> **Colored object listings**
********
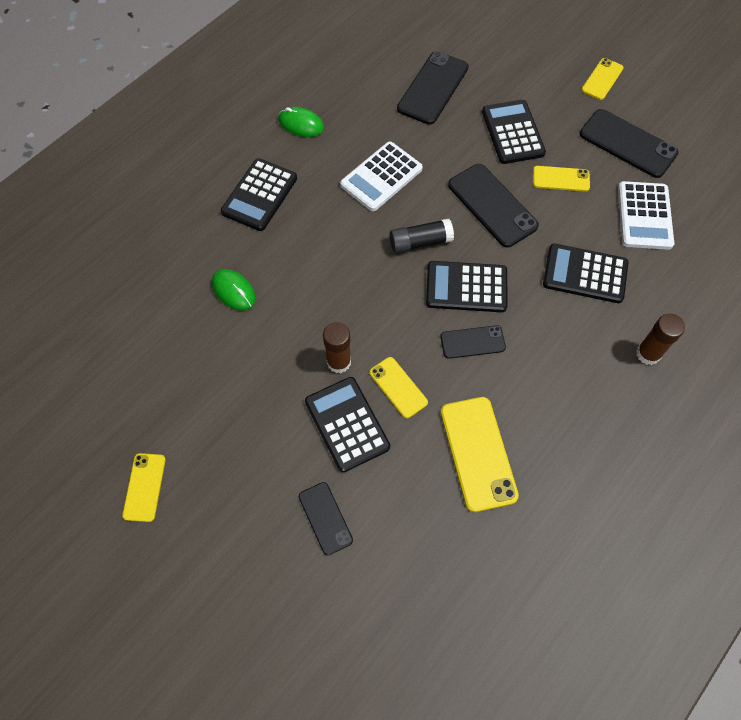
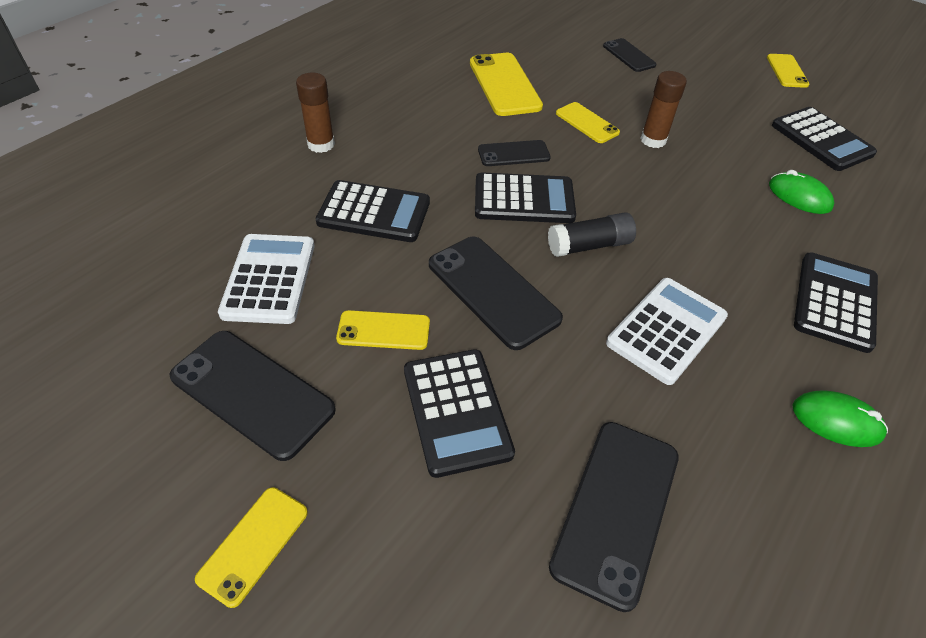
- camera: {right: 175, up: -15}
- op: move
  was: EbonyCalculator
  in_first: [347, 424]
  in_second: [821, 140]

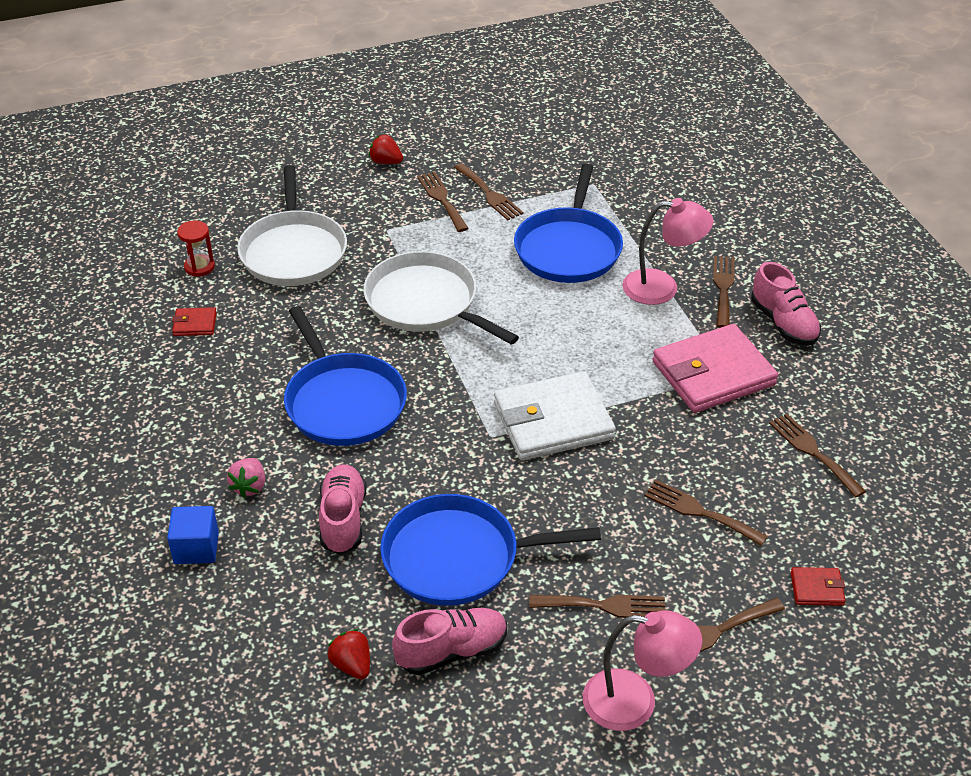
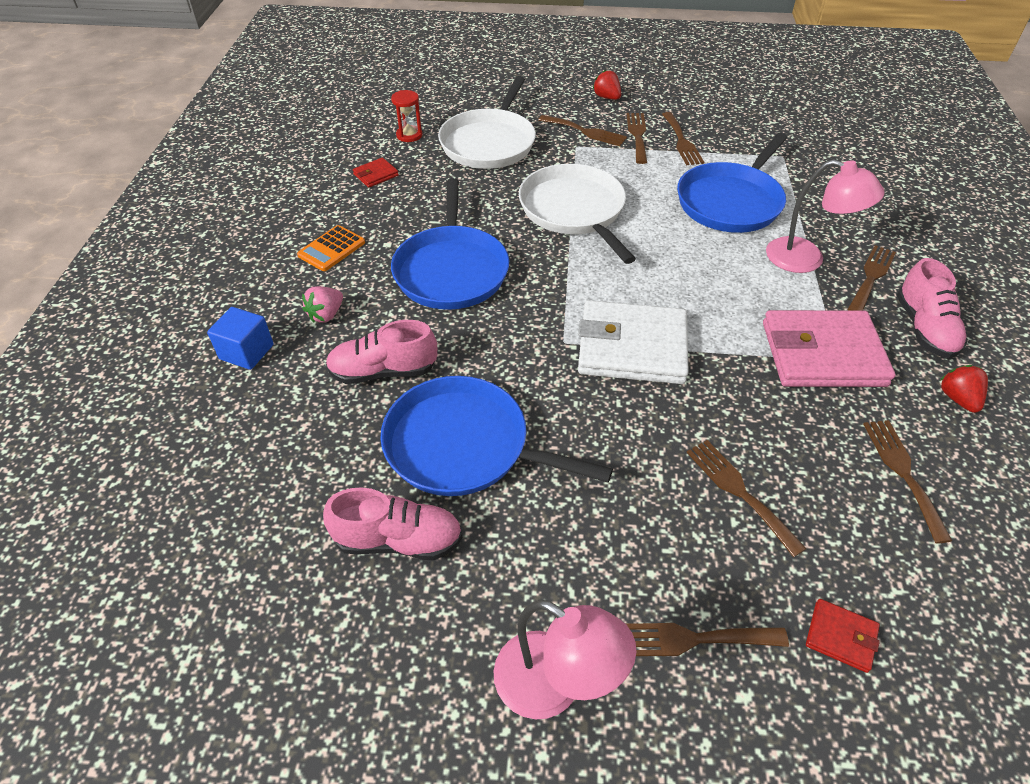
- camera: {right: 25, up: 5}
- op: rotate
  was: RedWallet
  in_first: [195, 324]
  in_second: [376, 175]
  clockwise: -60
- op: rotate
  was: RosySneaker
  in_first: [343, 519]
  in_second: [383, 371]
  clockwise: -120
- op: move
  was: RedToyStrawberry
  in_first: [352, 665]
  in_second: [957, 399]
- op: move
  was: RussetTableFork
  in_first: [604, 606]
  in_second: [585, 131]
- op: insert
  now: OrangeColouredCalculator
  in_second: [331, 249]

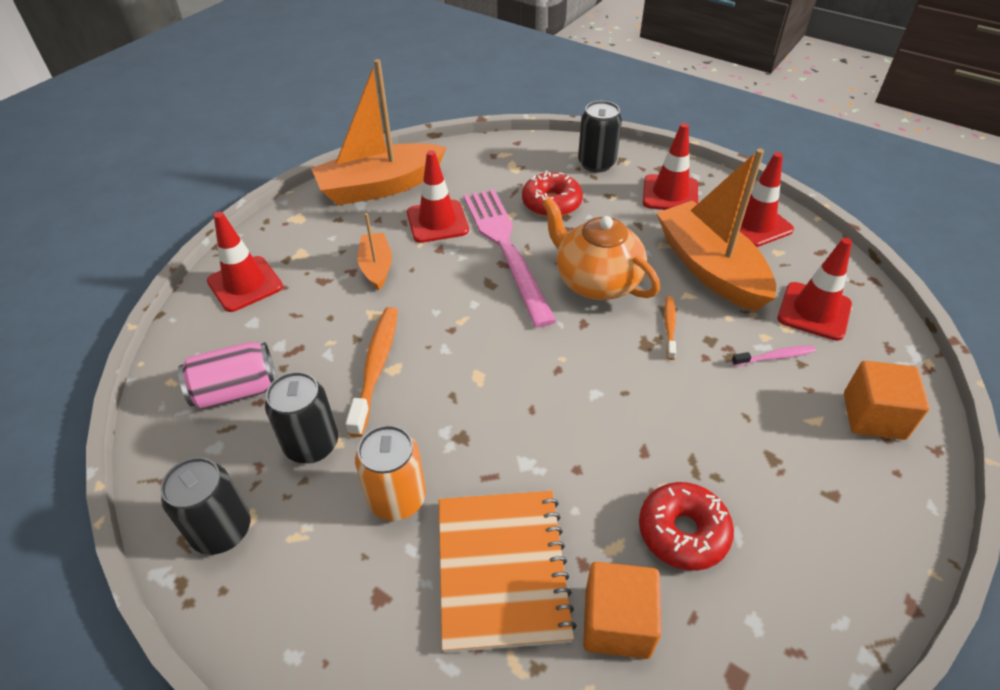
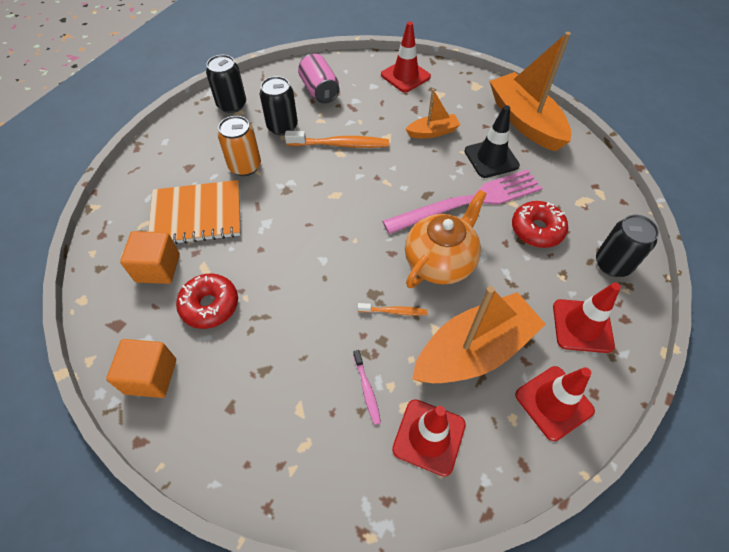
- camera: {right: 85, up: 10}
- op: recolor
  was: RedTrafficCone
  now: EbonyTrafficCone
  in_first: [437, 222]
  in_second: [491, 158]
- op: move
  was: OrangeColouredSolidCube
  in_first: [873, 416]
  in_second: [151, 376]

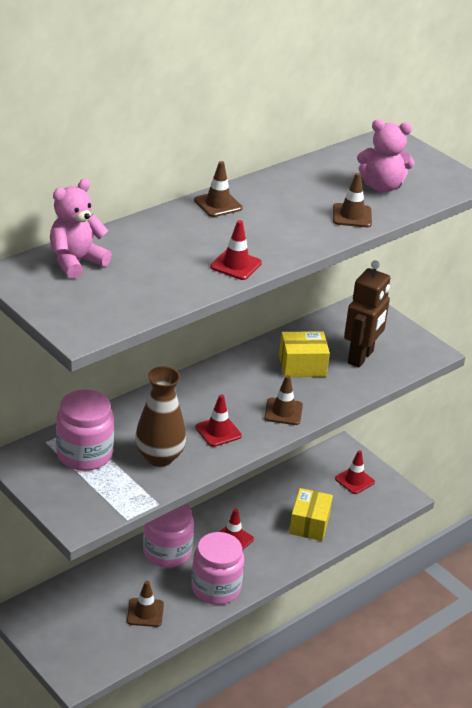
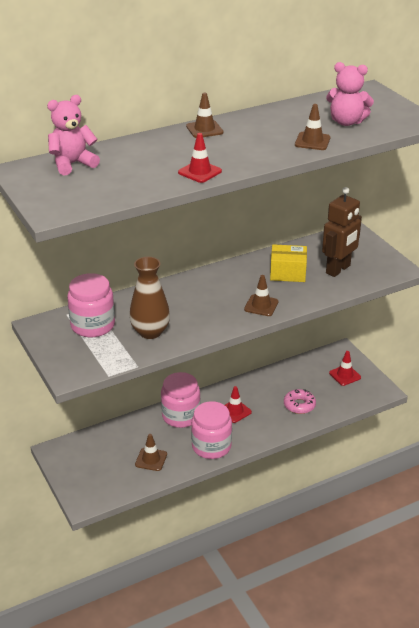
- camera: {right: 15, up: 0}
- op: delete
  was: RedTrafficCone
  in_first: [218, 431]
- op: replace
  was: YellowParcel
  now: RosyDonut
  in_first: [309, 524]
  in_second: [299, 405]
********
> **YOUR TASK**
Quote the entries above word for word. Leave the images out.

> **TASK RESPONSE**
- camera: {right: 175, up: -15}
- op: move
  was: EbonyCalculator
  in_first: [347, 424]
  in_second: [821, 140]

- camera: {right: 25, up: 5}
- op: rotate
  was: RedWallet
  in_first: [195, 324]
  in_second: [376, 175]
  clockwise: -60
- op: rotate
  was: RosySneaker
  in_first: [343, 519]
  in_second: [383, 371]
  clockwise: -120
- op: move
  was: RedToyStrawberry
  in_first: [352, 665]
  in_second: [957, 399]
- op: move
  was: RussetTableFork
  in_first: [604, 606]
  in_second: [585, 131]
- op: insert
  now: OrangeColouredCalculator
  in_second: [331, 249]

- camera: {right: 85, up: 10}
- op: recolor
  was: RedTrafficCone
  now: EbonyTrafficCone
  in_first: [437, 222]
  in_second: [491, 158]
- op: move
  was: OrangeColouredSolidCube
  in_first: [873, 416]
  in_second: [151, 376]

- camera: {right: 15, up: 0}
- op: delete
  was: RedTrafficCone
  in_first: [218, 431]
- op: replace
  was: YellowParcel
  now: RosyDonut
  in_first: [309, 524]
  in_second: [299, 405]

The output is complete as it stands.